TASK TO COMPLETE — Can you return every text line of the items below verbatim, leaving out the pictures?

Saved entries —
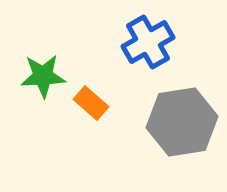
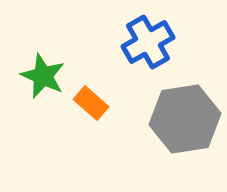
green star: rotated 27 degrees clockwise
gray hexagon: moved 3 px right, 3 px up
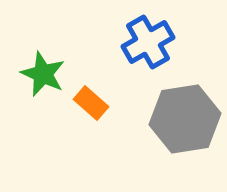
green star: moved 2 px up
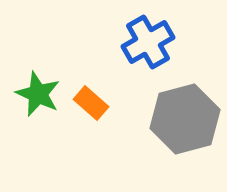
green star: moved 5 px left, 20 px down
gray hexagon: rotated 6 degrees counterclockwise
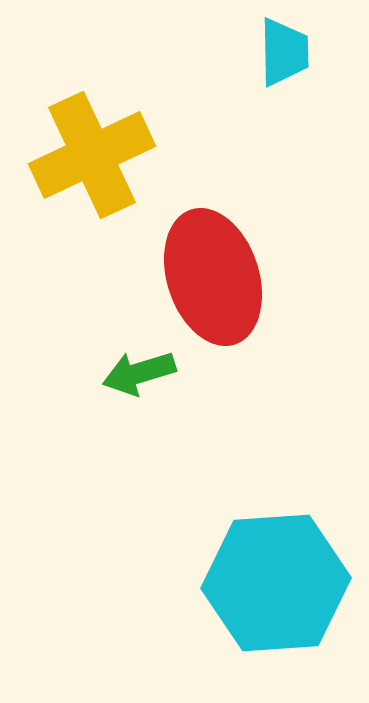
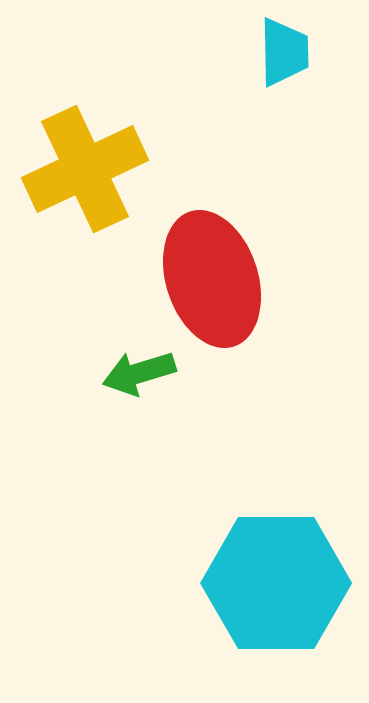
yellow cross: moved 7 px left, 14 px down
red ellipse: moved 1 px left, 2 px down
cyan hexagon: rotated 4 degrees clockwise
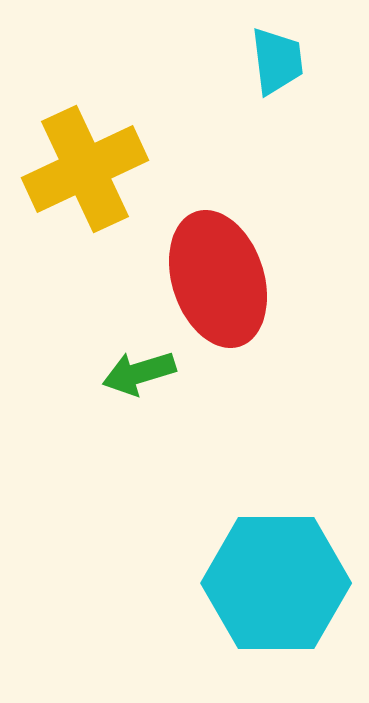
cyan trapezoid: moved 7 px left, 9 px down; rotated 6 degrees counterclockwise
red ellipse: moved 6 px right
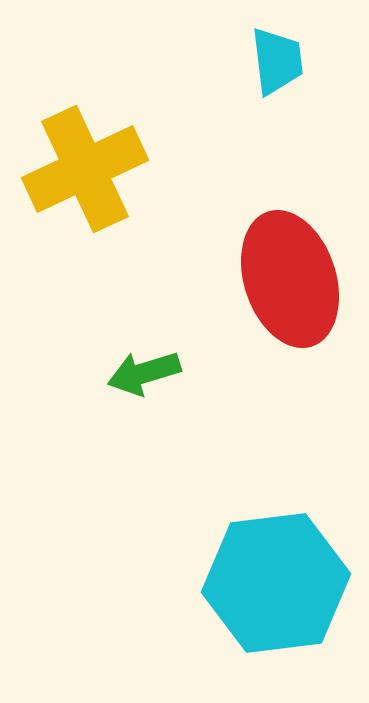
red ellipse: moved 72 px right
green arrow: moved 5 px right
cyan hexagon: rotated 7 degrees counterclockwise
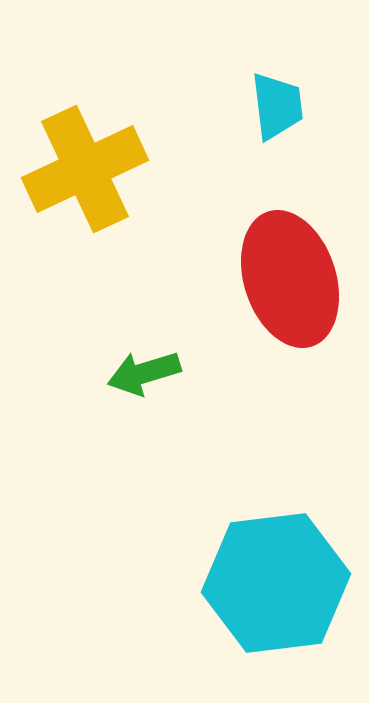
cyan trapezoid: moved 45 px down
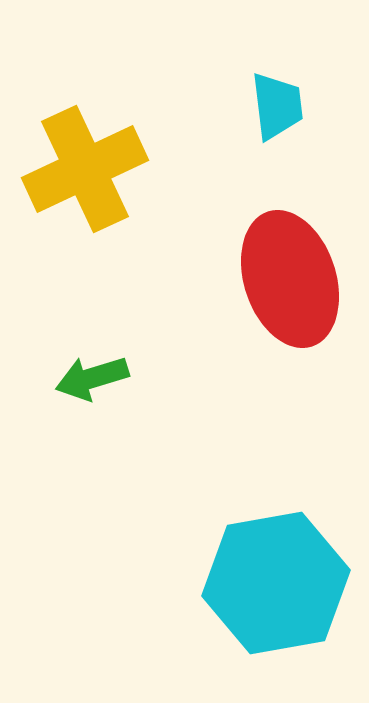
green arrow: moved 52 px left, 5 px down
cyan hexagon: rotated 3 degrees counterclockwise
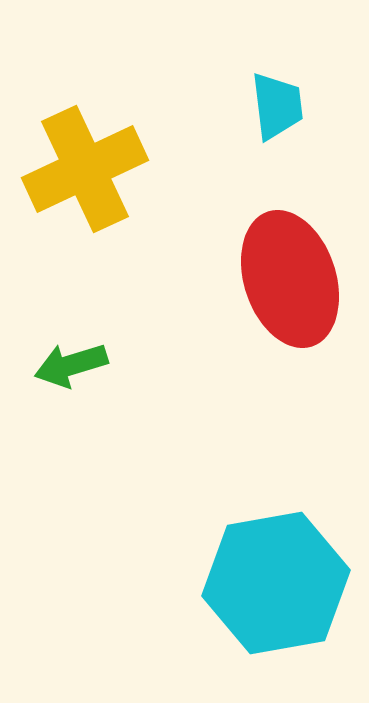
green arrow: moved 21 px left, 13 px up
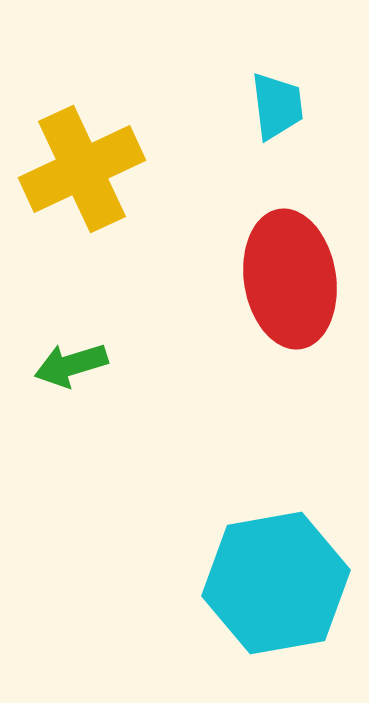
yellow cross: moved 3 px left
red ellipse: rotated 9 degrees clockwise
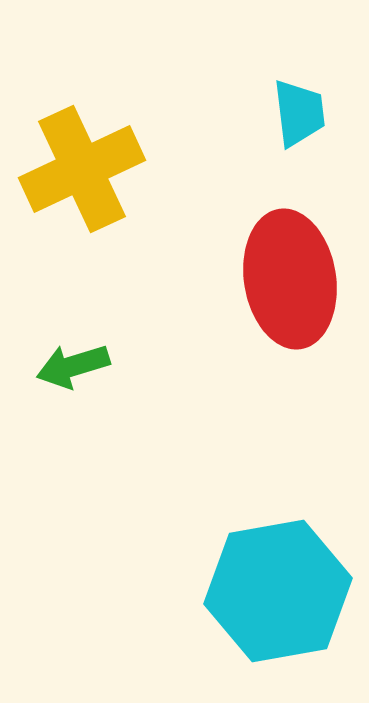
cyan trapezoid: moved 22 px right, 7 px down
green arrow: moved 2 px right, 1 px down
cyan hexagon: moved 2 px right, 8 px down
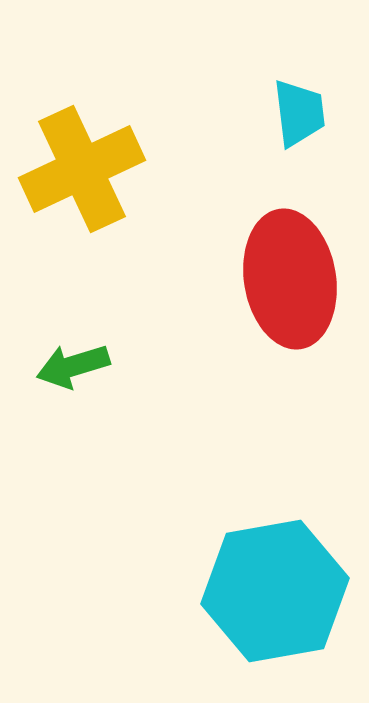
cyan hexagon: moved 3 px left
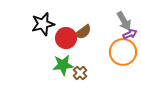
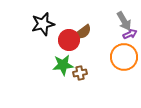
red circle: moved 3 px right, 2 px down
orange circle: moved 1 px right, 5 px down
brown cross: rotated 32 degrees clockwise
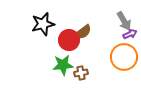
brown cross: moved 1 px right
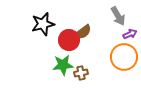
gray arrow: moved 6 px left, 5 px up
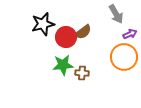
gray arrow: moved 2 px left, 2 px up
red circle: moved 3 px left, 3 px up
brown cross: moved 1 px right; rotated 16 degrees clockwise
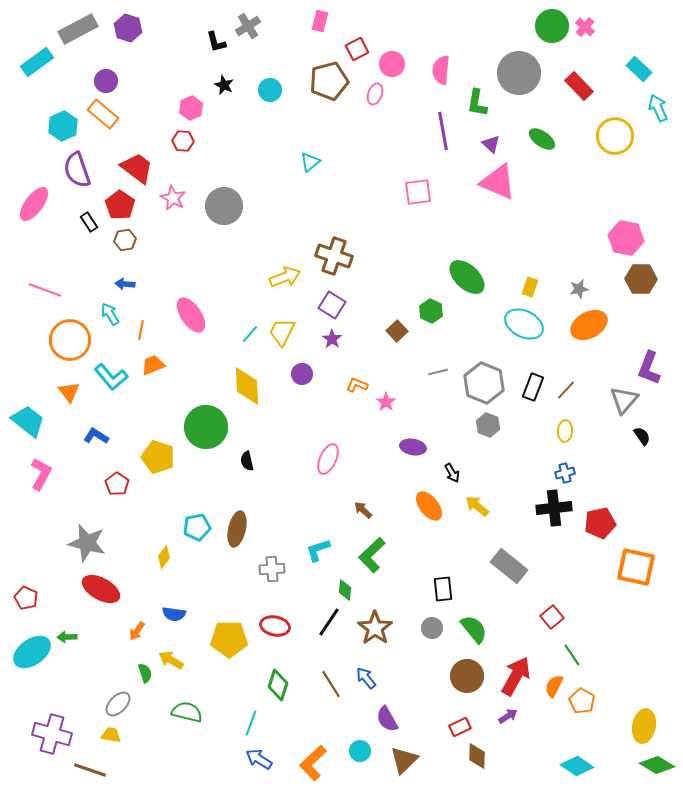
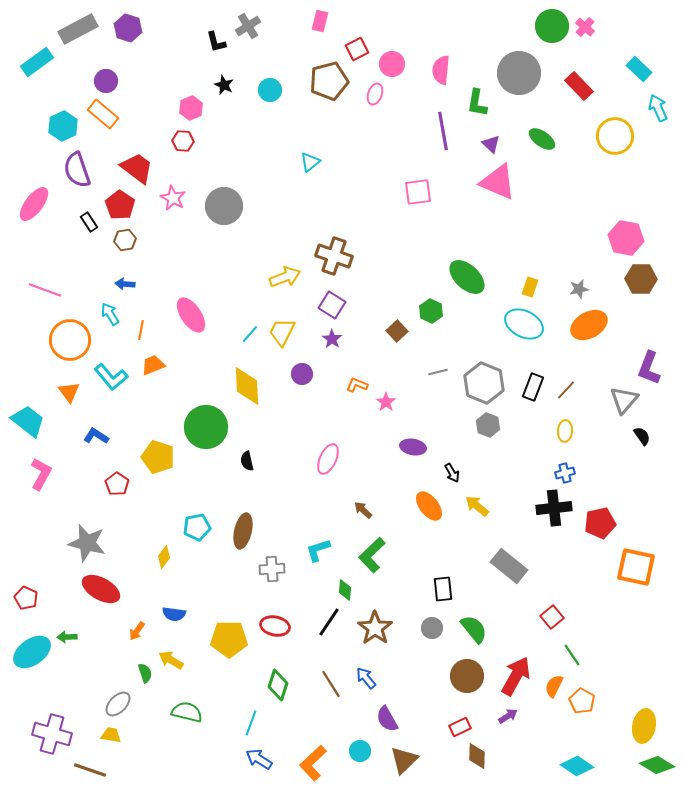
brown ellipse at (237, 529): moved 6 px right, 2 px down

ANSWER TO THE EXERCISE —
green star: rotated 27 degrees clockwise
gray hexagon: moved 3 px right, 3 px up
green star: moved 2 px up
green star: moved 5 px left, 20 px down
gray hexagon: rotated 6 degrees counterclockwise
yellow cross: moved 7 px left, 14 px down
red ellipse: moved 1 px left, 2 px down
cyan hexagon: rotated 4 degrees clockwise
cyan trapezoid: moved 7 px left, 9 px down; rotated 6 degrees counterclockwise
red ellipse: moved 6 px right
red ellipse: moved 72 px right
green arrow: moved 5 px right
cyan hexagon: rotated 7 degrees counterclockwise
cyan trapezoid: moved 45 px down
green arrow: moved 52 px left, 5 px down
cyan hexagon: rotated 3 degrees counterclockwise
green arrow: moved 21 px left, 13 px up
yellow cross: moved 3 px left
red ellipse: rotated 9 degrees clockwise
cyan trapezoid: moved 22 px right, 7 px down
green arrow: moved 2 px right, 1 px down
cyan hexagon: moved 2 px right, 8 px down
cyan hexagon: moved 3 px left
red circle: moved 3 px right, 2 px down
orange circle: moved 1 px right, 5 px down
brown cross: rotated 32 degrees clockwise
brown cross: moved 1 px right
gray arrow: moved 6 px left, 5 px up
gray arrow: moved 2 px left, 2 px up
red circle: moved 3 px left, 3 px up
brown cross: moved 1 px right; rotated 16 degrees clockwise
brown ellipse at (237, 529): moved 6 px right, 2 px down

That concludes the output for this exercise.